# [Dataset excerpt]

◇ ◇ ◇ ◇

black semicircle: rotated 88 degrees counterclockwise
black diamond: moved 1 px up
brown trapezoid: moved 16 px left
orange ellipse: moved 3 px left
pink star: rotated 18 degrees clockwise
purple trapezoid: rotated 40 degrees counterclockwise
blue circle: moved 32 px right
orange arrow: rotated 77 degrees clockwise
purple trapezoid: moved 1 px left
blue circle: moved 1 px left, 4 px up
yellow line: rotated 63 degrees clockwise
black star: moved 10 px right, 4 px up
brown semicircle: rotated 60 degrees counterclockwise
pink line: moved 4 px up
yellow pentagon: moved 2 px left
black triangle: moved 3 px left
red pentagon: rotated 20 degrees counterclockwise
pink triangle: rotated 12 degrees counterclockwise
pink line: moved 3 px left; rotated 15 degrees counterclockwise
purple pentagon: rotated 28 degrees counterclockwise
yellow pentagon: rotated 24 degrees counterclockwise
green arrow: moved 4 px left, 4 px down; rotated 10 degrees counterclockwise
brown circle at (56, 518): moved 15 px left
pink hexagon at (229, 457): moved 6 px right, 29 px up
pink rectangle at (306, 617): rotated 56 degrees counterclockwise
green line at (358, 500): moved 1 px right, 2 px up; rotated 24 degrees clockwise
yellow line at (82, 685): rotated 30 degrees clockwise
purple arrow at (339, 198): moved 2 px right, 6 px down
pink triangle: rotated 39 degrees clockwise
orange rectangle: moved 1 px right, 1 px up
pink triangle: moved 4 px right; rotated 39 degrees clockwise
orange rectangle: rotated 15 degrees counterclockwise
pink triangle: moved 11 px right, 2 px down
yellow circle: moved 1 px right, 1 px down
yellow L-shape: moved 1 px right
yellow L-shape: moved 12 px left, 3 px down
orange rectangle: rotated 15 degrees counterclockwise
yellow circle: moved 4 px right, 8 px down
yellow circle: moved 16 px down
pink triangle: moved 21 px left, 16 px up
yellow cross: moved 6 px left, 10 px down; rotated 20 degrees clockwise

◇ ◇ ◇ ◇

# [Your objective]
Reproduce every line of the material above word for word, with no changes.

# [Full answer]
black semicircle: rotated 88 degrees counterclockwise
black diamond: moved 1 px up
brown trapezoid: moved 16 px left
orange ellipse: moved 3 px left
pink star: rotated 18 degrees clockwise
purple trapezoid: rotated 40 degrees counterclockwise
blue circle: moved 32 px right
orange arrow: rotated 77 degrees clockwise
purple trapezoid: moved 1 px left
blue circle: moved 1 px left, 4 px up
yellow line: rotated 63 degrees clockwise
black star: moved 10 px right, 4 px up
brown semicircle: rotated 60 degrees counterclockwise
pink line: moved 4 px up
yellow pentagon: moved 2 px left
black triangle: moved 3 px left
red pentagon: rotated 20 degrees counterclockwise
pink triangle: rotated 12 degrees counterclockwise
pink line: moved 3 px left; rotated 15 degrees counterclockwise
purple pentagon: rotated 28 degrees counterclockwise
yellow pentagon: rotated 24 degrees counterclockwise
green arrow: moved 4 px left, 4 px down; rotated 10 degrees counterclockwise
brown circle at (56, 518): moved 15 px left
pink hexagon at (229, 457): moved 6 px right, 29 px up
pink rectangle at (306, 617): rotated 56 degrees counterclockwise
green line at (358, 500): moved 1 px right, 2 px up; rotated 24 degrees clockwise
yellow line at (82, 685): rotated 30 degrees clockwise
purple arrow at (339, 198): moved 2 px right, 6 px down
pink triangle: rotated 39 degrees clockwise
orange rectangle: moved 1 px right, 1 px up
pink triangle: moved 4 px right; rotated 39 degrees clockwise
orange rectangle: rotated 15 degrees counterclockwise
pink triangle: moved 11 px right, 2 px down
yellow circle: moved 1 px right, 1 px down
yellow L-shape: moved 1 px right
yellow L-shape: moved 12 px left, 3 px down
orange rectangle: rotated 15 degrees counterclockwise
yellow circle: moved 4 px right, 8 px down
yellow circle: moved 16 px down
pink triangle: moved 21 px left, 16 px up
yellow cross: moved 6 px left, 10 px down; rotated 20 degrees clockwise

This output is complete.